Output everything from the record containing "Sandhaven (1113, 217)" down through the record containing "prehistoric (276, 53)" as a two-column CSV with the headers text and answer. Give one row per record, put each value in its own quoted field, and turn any line breaks into spaces.

>> Begin RECORD LIST

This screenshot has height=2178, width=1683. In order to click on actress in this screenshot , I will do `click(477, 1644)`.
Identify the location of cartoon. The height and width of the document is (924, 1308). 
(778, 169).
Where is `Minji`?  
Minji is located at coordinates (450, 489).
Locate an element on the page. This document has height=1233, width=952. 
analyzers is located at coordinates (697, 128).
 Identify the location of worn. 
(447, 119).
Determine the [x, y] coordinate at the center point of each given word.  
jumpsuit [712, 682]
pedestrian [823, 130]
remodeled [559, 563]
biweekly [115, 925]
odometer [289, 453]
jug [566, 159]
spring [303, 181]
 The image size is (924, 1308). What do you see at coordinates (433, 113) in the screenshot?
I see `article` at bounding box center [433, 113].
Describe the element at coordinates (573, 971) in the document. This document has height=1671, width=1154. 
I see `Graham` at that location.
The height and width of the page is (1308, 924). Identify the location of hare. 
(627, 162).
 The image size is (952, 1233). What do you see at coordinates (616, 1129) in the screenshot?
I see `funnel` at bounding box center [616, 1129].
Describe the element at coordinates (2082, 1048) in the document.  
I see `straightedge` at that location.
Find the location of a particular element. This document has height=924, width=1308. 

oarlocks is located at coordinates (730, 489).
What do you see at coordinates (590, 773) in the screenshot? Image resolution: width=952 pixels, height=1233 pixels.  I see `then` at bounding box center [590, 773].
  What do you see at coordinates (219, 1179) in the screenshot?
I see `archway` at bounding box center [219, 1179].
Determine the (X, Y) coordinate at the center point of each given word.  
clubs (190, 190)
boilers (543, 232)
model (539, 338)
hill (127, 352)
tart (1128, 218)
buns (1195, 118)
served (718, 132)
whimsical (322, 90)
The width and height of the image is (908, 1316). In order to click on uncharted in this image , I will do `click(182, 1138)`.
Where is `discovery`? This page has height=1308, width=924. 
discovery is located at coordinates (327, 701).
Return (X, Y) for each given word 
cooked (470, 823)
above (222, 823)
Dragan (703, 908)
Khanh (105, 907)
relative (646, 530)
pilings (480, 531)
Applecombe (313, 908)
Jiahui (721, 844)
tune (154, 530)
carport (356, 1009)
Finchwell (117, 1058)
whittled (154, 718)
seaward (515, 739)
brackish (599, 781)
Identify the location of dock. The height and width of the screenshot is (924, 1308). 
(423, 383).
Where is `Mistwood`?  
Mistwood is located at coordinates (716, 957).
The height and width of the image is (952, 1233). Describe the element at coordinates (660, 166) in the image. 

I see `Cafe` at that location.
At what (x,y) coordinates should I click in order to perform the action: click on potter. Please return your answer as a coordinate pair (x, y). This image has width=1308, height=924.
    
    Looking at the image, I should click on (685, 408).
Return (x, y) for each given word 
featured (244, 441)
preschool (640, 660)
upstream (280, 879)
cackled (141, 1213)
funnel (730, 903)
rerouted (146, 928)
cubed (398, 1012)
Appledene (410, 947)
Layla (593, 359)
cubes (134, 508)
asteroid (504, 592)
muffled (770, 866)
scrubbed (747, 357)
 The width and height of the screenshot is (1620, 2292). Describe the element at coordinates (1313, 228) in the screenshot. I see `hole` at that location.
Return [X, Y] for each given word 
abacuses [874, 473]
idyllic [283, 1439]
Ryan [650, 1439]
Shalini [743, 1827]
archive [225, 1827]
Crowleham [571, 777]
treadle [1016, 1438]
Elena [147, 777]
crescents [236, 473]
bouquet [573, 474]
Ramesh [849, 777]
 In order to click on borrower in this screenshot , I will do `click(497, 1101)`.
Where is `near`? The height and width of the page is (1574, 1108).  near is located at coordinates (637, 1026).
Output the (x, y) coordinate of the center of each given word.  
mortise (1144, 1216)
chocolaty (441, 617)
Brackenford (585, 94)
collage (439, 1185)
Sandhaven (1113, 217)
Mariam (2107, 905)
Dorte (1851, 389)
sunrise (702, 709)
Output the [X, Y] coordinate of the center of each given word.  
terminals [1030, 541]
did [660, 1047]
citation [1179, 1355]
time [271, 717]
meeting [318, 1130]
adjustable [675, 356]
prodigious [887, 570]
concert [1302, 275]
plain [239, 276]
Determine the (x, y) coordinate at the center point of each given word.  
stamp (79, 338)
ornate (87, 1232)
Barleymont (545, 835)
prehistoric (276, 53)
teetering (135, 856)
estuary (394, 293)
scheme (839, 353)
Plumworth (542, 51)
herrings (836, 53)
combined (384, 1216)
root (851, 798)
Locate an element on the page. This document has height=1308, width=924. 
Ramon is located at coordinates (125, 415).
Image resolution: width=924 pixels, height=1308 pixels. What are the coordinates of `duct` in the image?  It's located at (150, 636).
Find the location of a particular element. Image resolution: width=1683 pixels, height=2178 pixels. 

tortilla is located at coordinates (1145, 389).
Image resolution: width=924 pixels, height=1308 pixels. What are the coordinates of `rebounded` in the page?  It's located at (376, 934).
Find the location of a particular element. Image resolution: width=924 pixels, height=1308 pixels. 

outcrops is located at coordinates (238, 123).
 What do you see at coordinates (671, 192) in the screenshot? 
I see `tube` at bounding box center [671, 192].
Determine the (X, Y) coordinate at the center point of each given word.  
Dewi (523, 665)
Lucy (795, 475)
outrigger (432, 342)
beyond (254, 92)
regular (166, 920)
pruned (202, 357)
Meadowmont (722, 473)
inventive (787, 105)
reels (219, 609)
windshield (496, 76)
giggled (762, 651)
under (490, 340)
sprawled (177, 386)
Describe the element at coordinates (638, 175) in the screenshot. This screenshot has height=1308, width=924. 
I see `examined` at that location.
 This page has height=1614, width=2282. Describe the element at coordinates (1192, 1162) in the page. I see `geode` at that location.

>> End RECORD LIST

COMPLETED TASK -
text,answer
"Sandhaven","(1113, 217)"
"Mariam","(2107, 905)"
"Dorte","(1851, 389)"
"sunrise","(702, 709)"
"Output the [X, Y] coordinate of the center of each given word. terminals","[1030, 541]"
"did","[660, 1047]"
"citation","[1179, 1355]"
"time","[271, 717]"
"meeting","[318, 1130]"
"adjustable","[675, 356]"
"prodigious","[887, 570]"
"concert","[1302, 275]"
"plain","[239, 276]"
"Determine the (x, y) coordinate at the center point of each given word. stamp","(79, 338)"
"ornate","(87, 1232)"
"Barleymont","(545, 835)"
"prehistoric","(276, 53)"